▶ **Task details**
Extract every line from the records below that contains the word "stained".

━━ Material supplied

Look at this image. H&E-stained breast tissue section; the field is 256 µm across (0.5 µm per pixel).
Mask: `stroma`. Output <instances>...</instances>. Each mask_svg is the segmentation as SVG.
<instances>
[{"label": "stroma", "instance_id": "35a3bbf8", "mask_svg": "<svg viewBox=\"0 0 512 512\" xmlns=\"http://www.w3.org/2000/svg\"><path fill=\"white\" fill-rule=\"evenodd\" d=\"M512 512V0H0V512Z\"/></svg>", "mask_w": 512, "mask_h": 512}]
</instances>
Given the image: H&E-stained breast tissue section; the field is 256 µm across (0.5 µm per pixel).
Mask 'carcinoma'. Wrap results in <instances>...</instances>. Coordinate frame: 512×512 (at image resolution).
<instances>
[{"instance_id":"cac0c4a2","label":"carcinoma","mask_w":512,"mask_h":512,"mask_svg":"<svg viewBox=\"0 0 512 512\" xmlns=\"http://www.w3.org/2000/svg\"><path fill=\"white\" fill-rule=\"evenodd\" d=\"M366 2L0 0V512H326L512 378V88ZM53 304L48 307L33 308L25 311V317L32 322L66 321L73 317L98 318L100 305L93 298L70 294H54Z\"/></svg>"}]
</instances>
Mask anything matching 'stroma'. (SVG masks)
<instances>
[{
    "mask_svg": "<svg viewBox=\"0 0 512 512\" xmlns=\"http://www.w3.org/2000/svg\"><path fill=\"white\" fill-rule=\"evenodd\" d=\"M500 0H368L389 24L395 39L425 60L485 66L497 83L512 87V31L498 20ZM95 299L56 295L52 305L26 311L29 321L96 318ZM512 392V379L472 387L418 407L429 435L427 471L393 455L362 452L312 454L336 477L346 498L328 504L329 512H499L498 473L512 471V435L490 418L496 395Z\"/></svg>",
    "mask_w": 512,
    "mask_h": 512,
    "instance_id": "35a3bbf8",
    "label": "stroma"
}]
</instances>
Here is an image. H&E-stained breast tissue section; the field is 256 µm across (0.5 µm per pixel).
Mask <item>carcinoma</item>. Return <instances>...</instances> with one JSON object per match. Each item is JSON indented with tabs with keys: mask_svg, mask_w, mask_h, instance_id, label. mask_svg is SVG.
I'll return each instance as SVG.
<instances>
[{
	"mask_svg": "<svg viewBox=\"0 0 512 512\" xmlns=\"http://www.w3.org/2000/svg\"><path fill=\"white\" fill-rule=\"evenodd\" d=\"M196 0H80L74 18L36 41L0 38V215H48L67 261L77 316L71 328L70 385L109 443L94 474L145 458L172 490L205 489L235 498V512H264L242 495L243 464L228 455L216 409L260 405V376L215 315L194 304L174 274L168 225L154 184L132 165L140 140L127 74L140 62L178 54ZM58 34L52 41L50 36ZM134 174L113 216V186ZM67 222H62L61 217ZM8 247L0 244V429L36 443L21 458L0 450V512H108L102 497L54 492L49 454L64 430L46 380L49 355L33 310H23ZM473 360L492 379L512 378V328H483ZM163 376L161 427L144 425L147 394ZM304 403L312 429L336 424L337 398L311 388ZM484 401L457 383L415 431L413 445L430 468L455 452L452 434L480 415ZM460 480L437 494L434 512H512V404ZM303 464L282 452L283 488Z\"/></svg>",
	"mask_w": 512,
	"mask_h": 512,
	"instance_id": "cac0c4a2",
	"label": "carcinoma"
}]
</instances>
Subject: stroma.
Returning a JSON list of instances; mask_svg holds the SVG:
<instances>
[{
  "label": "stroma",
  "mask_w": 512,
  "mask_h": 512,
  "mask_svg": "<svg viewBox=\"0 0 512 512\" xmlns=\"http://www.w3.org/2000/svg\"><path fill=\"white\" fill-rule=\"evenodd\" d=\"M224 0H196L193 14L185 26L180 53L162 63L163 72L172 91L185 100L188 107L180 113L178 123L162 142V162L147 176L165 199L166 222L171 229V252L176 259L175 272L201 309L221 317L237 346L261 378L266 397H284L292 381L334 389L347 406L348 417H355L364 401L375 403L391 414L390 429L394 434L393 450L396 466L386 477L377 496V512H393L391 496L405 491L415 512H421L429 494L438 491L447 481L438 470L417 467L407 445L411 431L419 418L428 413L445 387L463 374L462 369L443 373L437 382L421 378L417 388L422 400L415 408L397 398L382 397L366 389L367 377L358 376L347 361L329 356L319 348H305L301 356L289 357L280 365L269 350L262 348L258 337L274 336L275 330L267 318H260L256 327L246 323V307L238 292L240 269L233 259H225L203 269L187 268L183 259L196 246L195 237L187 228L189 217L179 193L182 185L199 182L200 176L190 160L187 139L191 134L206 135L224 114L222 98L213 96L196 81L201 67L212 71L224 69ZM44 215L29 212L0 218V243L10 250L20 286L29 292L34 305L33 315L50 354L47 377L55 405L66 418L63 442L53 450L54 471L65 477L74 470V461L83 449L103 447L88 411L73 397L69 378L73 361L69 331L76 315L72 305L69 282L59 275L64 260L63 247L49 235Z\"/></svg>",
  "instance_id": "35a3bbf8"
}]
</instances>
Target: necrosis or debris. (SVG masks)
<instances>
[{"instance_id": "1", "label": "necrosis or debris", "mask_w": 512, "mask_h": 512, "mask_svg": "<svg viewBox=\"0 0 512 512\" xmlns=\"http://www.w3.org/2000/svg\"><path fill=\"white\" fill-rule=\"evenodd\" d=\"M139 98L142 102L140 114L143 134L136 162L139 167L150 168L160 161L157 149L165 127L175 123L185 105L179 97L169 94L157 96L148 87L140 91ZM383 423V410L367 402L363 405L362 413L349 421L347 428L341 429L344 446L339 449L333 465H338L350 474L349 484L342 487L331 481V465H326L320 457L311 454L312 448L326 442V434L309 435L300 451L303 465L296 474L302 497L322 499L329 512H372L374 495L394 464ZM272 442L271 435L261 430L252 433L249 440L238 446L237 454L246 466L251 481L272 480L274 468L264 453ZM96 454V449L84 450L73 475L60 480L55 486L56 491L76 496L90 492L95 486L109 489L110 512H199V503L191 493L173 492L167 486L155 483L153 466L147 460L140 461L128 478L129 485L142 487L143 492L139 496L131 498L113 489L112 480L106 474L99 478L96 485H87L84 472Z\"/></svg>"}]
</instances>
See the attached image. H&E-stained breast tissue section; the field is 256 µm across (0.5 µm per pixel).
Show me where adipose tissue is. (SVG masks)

━━━━

▶ **Solution to this problem**
Look at this image. H&E-stained breast tissue section; the field is 256 µm across (0.5 µm per pixel).
Given the image: H&E-stained breast tissue section; the field is 256 µm across (0.5 µm per pixel).
Here is an image. H&E-stained breast tissue section; the field is 256 µm across (0.5 µm per pixel).
See the attached image. H&E-stained breast tissue section; the field is 256 µm across (0.5 µm per pixel).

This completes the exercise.